Exercise directions:
Among the entries below, find each line with "DATA" and show it.

——————————

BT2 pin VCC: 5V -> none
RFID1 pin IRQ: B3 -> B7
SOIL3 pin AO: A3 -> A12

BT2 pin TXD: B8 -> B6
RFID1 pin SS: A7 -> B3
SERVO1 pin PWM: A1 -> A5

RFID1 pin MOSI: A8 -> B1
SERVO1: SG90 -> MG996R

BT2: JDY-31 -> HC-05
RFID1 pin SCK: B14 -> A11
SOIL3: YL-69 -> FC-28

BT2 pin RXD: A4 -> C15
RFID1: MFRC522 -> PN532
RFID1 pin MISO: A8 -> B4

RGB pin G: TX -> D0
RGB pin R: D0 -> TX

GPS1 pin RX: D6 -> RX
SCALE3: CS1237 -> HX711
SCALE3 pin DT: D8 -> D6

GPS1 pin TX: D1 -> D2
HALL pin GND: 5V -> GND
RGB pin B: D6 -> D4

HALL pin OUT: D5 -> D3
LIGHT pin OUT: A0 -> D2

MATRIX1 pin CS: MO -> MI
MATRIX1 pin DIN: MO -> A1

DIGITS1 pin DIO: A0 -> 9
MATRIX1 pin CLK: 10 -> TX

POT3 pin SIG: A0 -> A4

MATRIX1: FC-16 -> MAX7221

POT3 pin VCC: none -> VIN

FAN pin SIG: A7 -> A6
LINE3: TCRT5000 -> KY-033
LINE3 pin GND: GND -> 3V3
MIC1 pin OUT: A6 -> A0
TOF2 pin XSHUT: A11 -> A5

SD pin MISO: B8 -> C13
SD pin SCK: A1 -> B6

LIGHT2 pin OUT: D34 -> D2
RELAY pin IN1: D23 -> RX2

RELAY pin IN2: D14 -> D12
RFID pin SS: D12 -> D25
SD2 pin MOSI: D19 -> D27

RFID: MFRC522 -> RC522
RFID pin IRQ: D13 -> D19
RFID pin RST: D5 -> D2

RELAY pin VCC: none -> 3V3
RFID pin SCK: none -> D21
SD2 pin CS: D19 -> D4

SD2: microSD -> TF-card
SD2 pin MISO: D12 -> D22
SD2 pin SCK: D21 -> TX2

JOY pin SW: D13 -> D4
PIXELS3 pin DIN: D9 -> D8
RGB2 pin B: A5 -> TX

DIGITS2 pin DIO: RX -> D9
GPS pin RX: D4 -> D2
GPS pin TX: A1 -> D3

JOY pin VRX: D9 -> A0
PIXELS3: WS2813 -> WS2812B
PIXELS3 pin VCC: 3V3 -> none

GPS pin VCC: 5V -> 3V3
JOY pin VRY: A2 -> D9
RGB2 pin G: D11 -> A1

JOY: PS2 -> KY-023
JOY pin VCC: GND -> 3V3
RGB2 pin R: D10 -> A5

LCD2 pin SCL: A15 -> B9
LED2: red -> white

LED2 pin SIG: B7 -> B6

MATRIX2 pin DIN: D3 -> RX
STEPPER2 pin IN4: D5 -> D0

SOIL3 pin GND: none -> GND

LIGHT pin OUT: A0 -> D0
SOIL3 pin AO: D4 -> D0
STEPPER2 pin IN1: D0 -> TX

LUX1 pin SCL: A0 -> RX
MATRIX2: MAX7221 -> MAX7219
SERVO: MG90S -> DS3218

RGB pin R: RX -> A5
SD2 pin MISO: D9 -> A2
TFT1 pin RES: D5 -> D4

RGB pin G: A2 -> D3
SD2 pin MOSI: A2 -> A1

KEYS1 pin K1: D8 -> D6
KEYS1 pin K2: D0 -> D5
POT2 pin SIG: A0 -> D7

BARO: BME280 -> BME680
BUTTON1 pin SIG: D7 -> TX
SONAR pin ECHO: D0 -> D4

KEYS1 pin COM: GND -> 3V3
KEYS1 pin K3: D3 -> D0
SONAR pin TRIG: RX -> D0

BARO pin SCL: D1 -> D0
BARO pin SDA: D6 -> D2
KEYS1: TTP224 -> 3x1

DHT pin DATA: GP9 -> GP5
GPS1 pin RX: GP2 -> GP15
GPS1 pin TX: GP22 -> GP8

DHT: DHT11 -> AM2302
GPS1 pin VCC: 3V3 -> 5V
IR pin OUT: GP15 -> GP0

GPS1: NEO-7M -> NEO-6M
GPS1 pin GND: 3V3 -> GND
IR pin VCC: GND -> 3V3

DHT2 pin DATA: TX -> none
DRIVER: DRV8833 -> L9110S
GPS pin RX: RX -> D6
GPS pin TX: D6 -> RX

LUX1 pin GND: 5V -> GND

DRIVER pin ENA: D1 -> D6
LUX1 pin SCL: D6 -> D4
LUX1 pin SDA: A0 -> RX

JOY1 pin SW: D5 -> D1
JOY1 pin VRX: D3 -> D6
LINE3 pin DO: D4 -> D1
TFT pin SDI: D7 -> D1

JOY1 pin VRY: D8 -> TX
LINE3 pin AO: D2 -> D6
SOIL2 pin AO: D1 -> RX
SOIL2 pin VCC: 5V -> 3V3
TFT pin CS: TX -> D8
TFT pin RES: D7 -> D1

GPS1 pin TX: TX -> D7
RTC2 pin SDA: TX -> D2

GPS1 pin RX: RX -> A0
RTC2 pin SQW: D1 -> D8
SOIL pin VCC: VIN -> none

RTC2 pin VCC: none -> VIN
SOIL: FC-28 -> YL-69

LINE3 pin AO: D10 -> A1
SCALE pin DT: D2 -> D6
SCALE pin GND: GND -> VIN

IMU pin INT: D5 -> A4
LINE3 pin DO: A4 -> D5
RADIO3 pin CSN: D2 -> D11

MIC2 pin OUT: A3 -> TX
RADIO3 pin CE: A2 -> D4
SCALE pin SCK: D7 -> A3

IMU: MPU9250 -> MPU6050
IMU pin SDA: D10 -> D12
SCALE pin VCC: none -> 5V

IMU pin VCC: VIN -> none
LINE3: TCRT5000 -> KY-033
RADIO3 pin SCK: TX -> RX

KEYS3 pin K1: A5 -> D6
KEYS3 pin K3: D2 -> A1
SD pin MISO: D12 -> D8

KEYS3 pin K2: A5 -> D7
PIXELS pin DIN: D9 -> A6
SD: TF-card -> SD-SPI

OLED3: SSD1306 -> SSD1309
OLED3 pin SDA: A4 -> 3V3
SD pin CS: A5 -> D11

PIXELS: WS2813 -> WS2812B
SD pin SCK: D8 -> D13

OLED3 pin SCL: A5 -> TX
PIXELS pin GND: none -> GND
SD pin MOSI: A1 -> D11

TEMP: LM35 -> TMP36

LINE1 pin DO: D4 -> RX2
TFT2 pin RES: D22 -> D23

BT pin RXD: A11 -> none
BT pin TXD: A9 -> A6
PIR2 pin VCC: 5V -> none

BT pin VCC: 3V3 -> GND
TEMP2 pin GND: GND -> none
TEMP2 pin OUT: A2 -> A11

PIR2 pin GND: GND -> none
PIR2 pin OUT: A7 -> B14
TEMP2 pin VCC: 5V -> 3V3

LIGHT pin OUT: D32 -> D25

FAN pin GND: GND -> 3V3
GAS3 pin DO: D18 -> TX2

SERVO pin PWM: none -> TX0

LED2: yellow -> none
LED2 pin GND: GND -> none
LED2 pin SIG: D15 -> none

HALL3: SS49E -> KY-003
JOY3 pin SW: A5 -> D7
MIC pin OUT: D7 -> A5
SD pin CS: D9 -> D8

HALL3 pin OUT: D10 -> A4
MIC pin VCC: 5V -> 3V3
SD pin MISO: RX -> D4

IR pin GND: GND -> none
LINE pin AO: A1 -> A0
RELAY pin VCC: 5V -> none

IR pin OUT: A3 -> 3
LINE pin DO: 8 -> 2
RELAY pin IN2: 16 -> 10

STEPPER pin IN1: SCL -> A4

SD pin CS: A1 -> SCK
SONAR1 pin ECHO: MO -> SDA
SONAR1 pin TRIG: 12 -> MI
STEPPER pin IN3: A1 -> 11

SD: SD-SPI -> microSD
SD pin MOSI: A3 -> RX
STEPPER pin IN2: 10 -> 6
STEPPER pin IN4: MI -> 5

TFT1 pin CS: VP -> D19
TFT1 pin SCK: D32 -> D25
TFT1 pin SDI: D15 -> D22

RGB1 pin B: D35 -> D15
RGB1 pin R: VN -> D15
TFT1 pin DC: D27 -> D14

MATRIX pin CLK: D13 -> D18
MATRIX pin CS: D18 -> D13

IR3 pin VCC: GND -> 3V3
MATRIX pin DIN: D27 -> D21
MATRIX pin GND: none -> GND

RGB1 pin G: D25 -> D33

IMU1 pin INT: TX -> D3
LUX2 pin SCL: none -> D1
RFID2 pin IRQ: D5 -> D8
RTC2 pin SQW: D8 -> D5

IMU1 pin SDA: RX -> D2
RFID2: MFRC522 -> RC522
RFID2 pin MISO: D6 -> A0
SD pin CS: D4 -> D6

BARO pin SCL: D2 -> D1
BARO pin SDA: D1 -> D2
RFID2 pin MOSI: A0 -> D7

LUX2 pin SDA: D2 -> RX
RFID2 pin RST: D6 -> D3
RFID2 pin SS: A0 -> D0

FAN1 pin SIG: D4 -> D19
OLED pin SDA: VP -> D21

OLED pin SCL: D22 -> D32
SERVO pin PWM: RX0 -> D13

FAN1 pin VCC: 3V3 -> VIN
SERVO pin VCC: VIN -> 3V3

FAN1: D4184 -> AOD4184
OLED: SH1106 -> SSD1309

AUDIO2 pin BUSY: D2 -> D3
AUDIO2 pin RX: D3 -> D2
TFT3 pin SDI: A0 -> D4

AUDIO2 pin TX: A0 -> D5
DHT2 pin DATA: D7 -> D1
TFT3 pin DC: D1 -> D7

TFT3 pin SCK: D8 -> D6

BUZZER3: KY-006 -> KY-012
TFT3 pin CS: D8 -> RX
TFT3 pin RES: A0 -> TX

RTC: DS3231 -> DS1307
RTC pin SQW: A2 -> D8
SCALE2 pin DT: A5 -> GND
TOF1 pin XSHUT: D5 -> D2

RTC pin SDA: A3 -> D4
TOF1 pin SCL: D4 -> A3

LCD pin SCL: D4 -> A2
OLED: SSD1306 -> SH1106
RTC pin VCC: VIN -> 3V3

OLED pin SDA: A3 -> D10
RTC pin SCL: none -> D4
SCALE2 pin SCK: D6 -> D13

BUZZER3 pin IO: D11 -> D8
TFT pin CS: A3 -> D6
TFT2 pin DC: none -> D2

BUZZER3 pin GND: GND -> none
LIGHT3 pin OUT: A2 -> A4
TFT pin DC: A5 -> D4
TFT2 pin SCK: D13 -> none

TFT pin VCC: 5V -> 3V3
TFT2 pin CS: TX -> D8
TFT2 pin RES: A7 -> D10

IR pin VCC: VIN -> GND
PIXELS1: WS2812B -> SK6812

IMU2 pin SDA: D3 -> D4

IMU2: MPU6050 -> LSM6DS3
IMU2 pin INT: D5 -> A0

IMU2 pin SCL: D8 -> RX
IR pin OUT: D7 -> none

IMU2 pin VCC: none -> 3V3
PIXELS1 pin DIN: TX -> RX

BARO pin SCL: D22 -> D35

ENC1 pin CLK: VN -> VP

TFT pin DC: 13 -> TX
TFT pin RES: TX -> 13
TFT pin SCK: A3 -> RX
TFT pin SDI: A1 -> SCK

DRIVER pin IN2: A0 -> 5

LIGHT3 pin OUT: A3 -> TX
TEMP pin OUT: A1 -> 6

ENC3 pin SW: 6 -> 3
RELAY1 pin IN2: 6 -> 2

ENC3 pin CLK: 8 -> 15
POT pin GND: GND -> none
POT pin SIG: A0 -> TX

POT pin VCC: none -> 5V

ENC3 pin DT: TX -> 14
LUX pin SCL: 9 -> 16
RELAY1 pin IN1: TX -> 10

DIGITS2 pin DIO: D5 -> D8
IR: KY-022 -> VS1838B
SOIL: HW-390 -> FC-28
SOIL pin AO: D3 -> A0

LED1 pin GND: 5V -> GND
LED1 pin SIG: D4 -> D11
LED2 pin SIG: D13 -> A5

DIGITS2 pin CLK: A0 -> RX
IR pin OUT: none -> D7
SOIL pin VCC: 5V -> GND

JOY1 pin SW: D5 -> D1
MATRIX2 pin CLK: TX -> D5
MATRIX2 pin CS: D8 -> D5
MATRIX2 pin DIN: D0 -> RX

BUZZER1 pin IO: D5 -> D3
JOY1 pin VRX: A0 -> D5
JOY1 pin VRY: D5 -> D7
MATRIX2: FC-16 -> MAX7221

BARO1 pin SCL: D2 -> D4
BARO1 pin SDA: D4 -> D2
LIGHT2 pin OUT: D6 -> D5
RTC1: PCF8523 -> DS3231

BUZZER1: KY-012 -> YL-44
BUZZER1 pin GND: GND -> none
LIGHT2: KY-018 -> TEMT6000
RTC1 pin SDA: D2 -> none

——————————

Output of the exercise:
DHT pin DATA: GP9 -> GP5
DHT2 pin DATA: TX -> none
DHT2 pin DATA: D7 -> D1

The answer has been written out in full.